*Your goal*
Examine each line of the data. Copy those that contain the string "before".

BEGIN Records shown

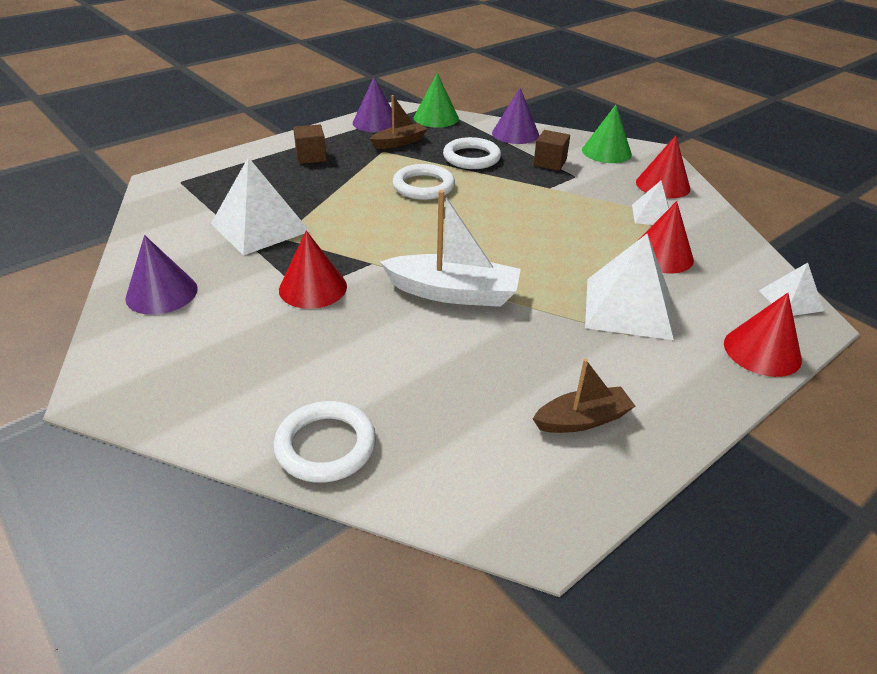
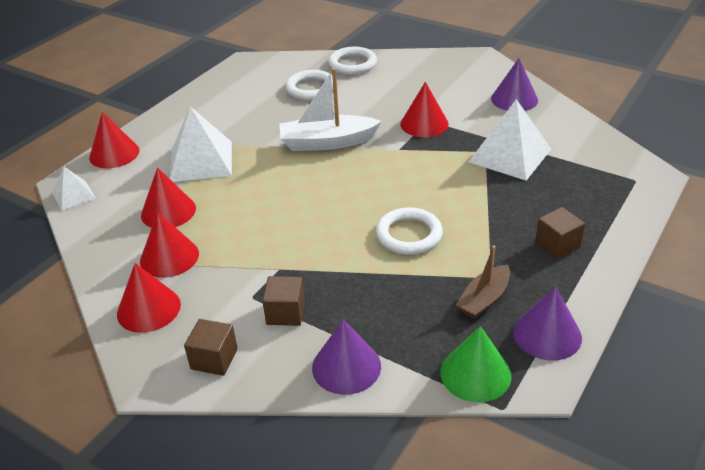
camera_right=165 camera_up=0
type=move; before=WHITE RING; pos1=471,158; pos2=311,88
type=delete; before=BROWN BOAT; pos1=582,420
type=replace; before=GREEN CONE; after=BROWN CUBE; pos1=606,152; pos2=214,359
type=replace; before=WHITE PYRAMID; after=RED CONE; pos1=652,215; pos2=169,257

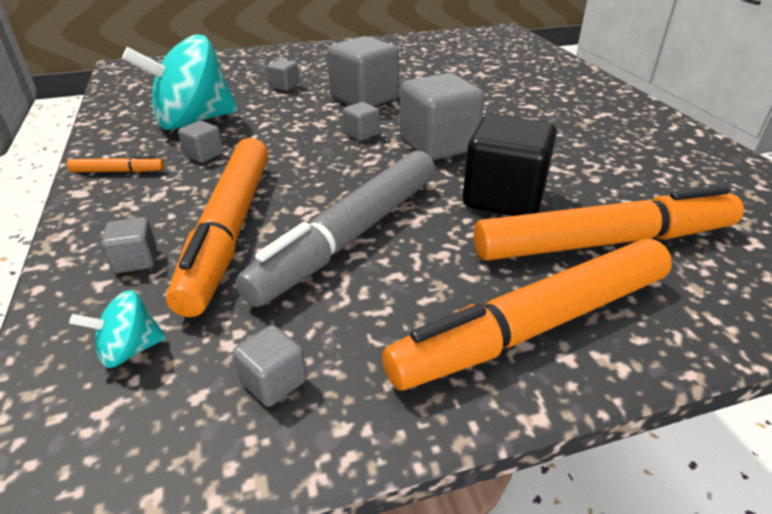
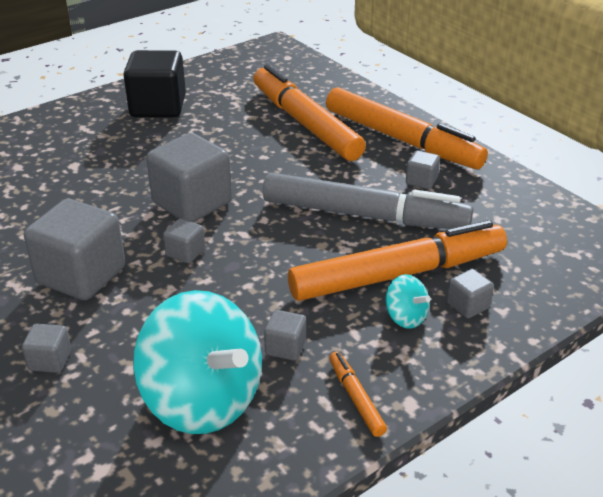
camera_right=-110 camera_up=0
type=move; before=TURQUOISE SPINNING TOP; pos1=130,350; pos2=405,317
type=move; before=GREY CUBE; pos1=273,382; pos2=421,181
type=move; before=BLACK CUBE; pos1=503,197; pos2=158,107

END Records shown

*Your solution*
type=move; before=WHITE RING; pos1=471,158; pos2=311,88
type=delete; before=BROWN BOAT; pos1=582,420
type=replace; before=GREEN CONE; after=BROWN CUBE; pos1=606,152; pos2=214,359
type=replace; before=WHITE PYRAMID; after=RED CONE; pos1=652,215; pos2=169,257
type=move; before=TURQUOISE SPINNING TOP; pos1=130,350; pos2=405,317
type=move; before=GREY CUBE; pos1=273,382; pos2=421,181
type=move; before=BLACK CUBE; pos1=503,197; pos2=158,107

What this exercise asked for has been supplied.